Work instructions
Report all lines of the data below that hold the word "none".

Extracted data entries:
- - - - - - -

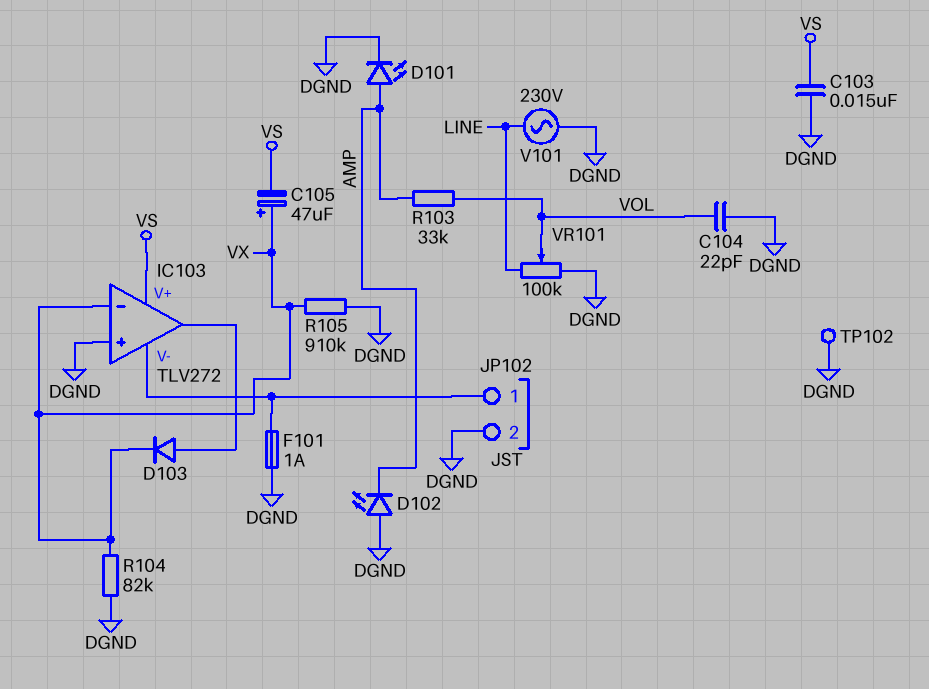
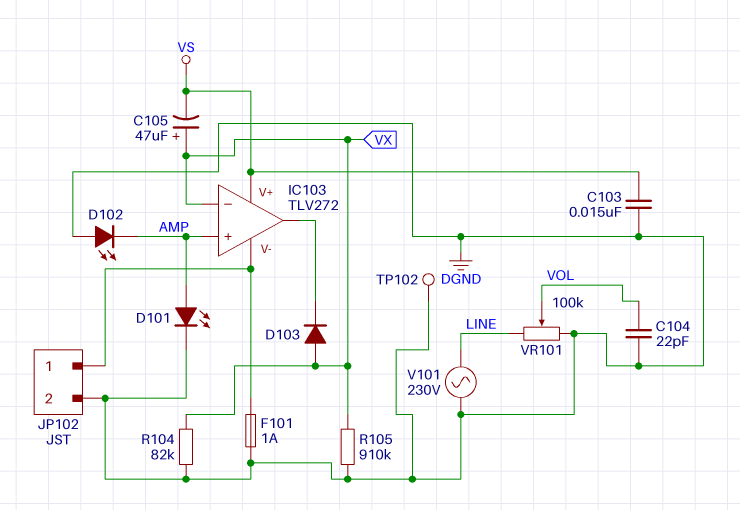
D103: diode (A IC103/out, K VX) -> diode (A VX, K IC103/out)
IC103 pin in+: DGND -> AMP
R103: 33k (AMP, VOL) -> none

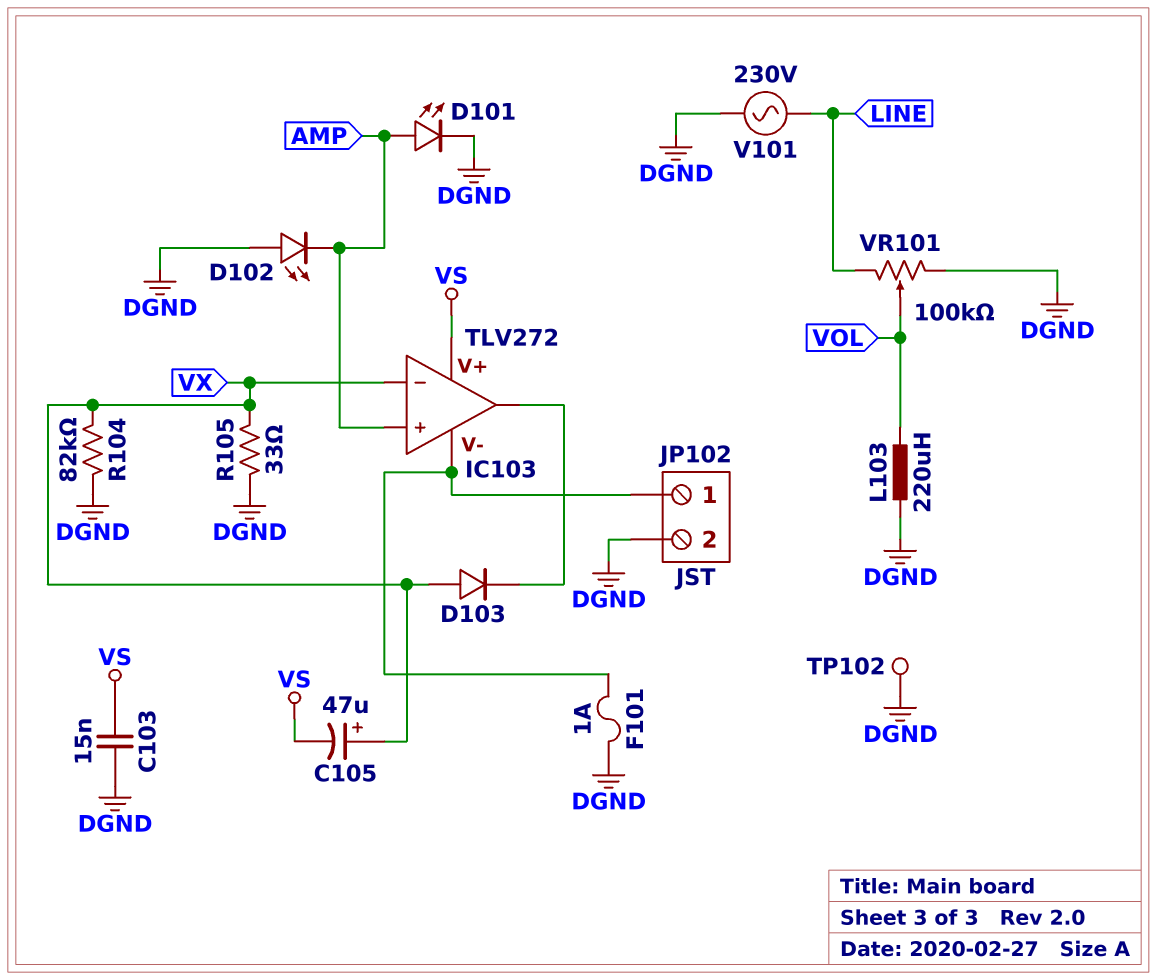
C104: 22pF (DGND, VOL) -> none
L103: none -> 220uH (DGND, VOL)
R105: 910k (DGND, VX) -> 33 (DGND, VX)

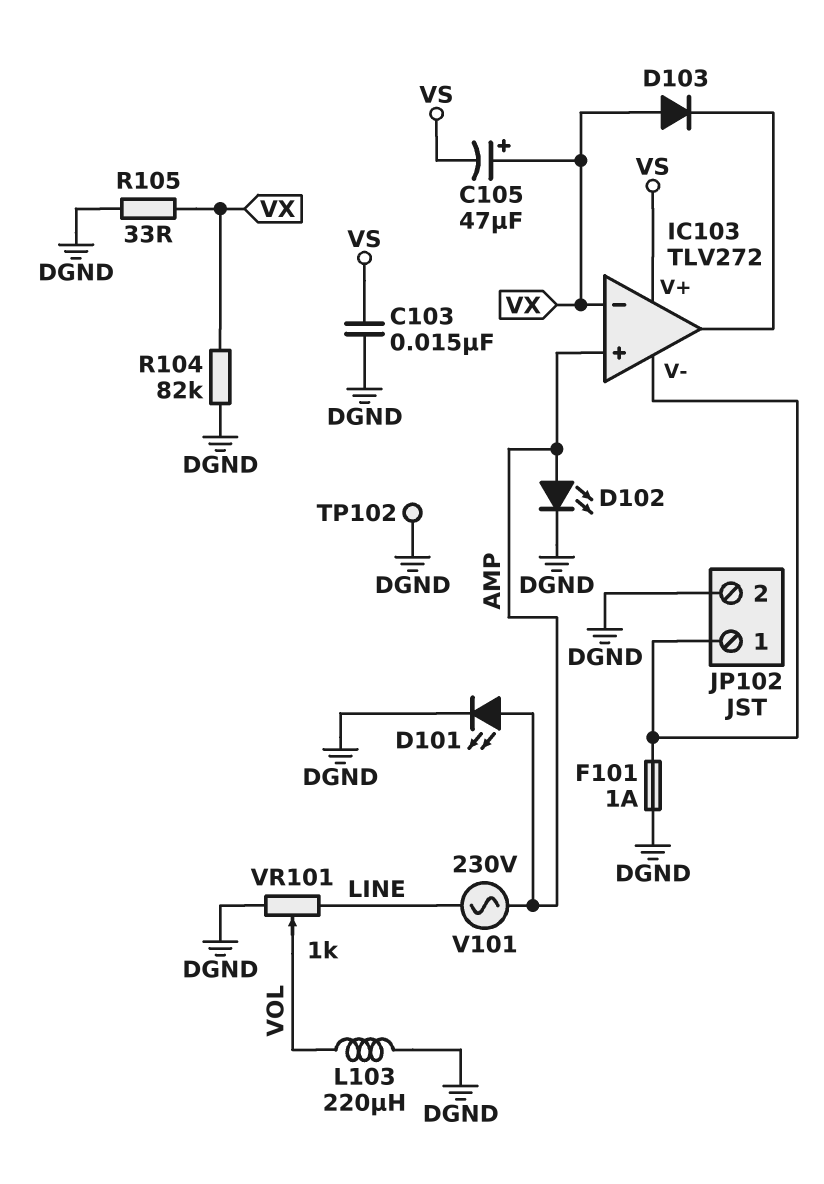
D102: LED (A DGND, K AMP) -> LED (A AMP, K DGND)
V101: AC 230V (DGND, LINE) -> AC 230V (AMP, LINE)
VR101: 100k (DGND, LINE, wiper VOL) -> 1k (DGND, LINE, wiper VOL)

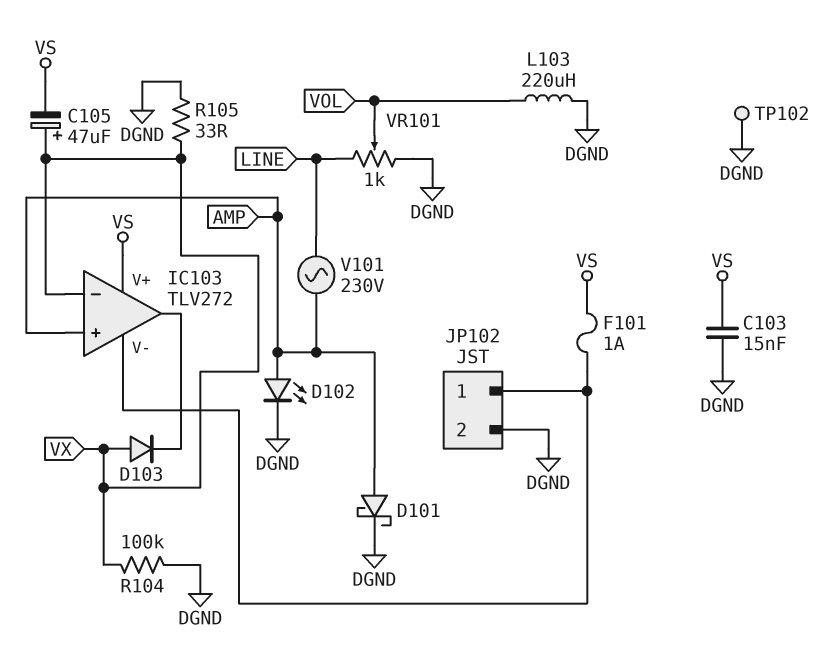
D101: LED (A AMP, K DGND) -> schottky (A AMP, K DGND)
F101: 1A (DGND, IC103/V-) -> 1A (IC103/V-, VS)
R104: 82k (DGND, VX) -> 100k (DGND, VX)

- - - - - - -

Result for this exercise
R103: 33k (AMP, VOL) -> none
C104: 22pF (DGND, VOL) -> none
L103: none -> 220uH (DGND, VOL)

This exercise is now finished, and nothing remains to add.